> Action item
Please repeat, from the entries that follow, the lines from the one containing "U5 pin V+: +5V -> none" through the one containing "R31: 12k (GND, N_3) -> 56k (GND, N_3)" exactly, adding nothing.

(Record extracts begins)

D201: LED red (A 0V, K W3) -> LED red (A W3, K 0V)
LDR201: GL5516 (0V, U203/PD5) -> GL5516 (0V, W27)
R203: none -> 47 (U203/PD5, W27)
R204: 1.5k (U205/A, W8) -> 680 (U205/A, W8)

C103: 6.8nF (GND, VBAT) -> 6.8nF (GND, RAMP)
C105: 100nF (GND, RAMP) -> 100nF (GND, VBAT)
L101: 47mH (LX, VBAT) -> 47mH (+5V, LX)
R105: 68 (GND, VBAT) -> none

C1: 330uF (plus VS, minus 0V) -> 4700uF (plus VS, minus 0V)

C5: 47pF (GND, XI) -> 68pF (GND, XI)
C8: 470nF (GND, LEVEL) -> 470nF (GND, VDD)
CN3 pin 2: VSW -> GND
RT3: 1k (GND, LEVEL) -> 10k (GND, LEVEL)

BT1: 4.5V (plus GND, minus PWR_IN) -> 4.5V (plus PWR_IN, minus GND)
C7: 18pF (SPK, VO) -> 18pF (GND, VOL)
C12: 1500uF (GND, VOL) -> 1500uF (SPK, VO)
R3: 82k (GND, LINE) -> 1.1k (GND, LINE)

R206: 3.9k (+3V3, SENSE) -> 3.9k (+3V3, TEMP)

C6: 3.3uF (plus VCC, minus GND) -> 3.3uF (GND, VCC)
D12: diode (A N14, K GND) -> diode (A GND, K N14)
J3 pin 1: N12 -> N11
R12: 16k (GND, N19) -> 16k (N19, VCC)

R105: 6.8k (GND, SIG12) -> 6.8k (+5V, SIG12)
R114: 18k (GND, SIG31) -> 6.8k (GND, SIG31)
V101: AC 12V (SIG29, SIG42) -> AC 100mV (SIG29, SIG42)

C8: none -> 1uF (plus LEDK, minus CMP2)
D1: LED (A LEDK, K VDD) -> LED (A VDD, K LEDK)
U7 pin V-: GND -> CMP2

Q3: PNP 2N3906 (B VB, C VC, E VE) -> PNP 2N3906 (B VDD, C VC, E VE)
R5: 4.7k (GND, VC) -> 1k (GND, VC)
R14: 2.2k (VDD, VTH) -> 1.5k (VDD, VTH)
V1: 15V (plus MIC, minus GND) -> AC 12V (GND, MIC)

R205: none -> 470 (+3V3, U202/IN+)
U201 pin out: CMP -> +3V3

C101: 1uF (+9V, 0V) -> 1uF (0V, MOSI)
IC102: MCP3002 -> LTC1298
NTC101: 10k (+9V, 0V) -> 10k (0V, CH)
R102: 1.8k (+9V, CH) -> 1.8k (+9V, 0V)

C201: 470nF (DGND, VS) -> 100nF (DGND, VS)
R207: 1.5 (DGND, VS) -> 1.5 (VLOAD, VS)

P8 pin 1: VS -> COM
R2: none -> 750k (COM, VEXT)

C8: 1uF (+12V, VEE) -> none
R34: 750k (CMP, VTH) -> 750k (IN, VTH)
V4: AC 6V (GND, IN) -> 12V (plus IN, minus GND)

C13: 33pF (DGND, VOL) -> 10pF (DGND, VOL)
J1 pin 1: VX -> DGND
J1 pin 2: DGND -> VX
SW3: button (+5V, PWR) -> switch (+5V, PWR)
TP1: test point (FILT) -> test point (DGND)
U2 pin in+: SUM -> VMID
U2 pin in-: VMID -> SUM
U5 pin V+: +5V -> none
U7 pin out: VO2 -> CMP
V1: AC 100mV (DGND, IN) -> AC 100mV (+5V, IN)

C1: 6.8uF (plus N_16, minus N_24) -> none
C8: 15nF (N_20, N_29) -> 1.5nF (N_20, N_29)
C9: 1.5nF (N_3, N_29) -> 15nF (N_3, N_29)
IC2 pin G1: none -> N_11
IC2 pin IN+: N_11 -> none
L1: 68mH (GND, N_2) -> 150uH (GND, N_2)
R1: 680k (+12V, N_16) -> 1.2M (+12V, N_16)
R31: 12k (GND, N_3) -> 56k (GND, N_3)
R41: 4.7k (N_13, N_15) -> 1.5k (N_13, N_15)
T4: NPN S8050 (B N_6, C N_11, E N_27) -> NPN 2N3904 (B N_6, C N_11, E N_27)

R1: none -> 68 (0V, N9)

(Record extracts ends)

> The answer
U5 pin V+: +5V -> none
U7 pin out: VO2 -> CMP
V1: AC 100mV (DGND, IN) -> AC 100mV (+5V, IN)

C1: 6.8uF (plus N_16, minus N_24) -> none
C8: 15nF (N_20, N_29) -> 1.5nF (N_20, N_29)
C9: 1.5nF (N_3, N_29) -> 15nF (N_3, N_29)
IC2 pin G1: none -> N_11
IC2 pin IN+: N_11 -> none
L1: 68mH (GND, N_2) -> 150uH (GND, N_2)
R1: 680k (+12V, N_16) -> 1.2M (+12V, N_16)
R31: 12k (GND, N_3) -> 56k (GND, N_3)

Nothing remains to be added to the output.